• [What to do]:
For the entries below, print exactly the lines between the line holding "grey flashlight: 13 -> 11" and the line holding "white brush: 1 -> 0", inclusive, and nothing else.

Stored records:
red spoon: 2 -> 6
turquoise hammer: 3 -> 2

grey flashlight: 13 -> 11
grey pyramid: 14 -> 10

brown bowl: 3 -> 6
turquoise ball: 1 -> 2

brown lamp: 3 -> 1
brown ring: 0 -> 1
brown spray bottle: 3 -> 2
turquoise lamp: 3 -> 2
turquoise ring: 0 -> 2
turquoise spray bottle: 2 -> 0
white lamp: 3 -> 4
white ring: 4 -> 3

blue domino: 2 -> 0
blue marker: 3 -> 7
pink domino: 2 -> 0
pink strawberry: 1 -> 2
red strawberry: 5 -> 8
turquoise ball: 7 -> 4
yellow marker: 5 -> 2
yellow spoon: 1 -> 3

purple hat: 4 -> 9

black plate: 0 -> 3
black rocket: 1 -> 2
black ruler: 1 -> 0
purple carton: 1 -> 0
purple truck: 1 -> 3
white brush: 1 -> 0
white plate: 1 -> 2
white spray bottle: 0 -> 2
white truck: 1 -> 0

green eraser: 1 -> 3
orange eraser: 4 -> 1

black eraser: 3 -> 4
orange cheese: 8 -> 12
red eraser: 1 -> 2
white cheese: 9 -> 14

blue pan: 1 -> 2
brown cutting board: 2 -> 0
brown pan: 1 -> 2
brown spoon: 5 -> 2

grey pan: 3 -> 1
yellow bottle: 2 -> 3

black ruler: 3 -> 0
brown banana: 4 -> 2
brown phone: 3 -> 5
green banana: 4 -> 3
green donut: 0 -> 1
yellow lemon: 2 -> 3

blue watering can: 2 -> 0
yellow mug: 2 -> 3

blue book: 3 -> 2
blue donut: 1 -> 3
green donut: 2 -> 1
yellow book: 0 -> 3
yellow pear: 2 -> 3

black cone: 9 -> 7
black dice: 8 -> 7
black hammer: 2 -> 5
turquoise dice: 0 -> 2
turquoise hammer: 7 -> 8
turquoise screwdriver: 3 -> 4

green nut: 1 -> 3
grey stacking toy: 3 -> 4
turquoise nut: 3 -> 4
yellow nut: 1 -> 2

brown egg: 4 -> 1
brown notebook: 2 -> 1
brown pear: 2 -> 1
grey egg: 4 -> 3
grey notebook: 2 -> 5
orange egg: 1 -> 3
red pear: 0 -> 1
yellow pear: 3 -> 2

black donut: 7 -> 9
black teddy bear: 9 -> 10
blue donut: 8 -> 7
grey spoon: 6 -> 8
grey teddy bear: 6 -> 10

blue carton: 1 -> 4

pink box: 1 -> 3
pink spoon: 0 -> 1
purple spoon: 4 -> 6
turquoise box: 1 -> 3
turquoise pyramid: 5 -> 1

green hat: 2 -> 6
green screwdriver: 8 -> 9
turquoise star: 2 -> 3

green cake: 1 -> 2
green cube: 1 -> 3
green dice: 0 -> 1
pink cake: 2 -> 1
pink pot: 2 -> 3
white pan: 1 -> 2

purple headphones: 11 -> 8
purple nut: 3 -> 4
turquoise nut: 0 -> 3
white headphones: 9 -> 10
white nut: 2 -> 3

• [The completed task]:
grey flashlight: 13 -> 11
grey pyramid: 14 -> 10

brown bowl: 3 -> 6
turquoise ball: 1 -> 2

brown lamp: 3 -> 1
brown ring: 0 -> 1
brown spray bottle: 3 -> 2
turquoise lamp: 3 -> 2
turquoise ring: 0 -> 2
turquoise spray bottle: 2 -> 0
white lamp: 3 -> 4
white ring: 4 -> 3

blue domino: 2 -> 0
blue marker: 3 -> 7
pink domino: 2 -> 0
pink strawberry: 1 -> 2
red strawberry: 5 -> 8
turquoise ball: 7 -> 4
yellow marker: 5 -> 2
yellow spoon: 1 -> 3

purple hat: 4 -> 9

black plate: 0 -> 3
black rocket: 1 -> 2
black ruler: 1 -> 0
purple carton: 1 -> 0
purple truck: 1 -> 3
white brush: 1 -> 0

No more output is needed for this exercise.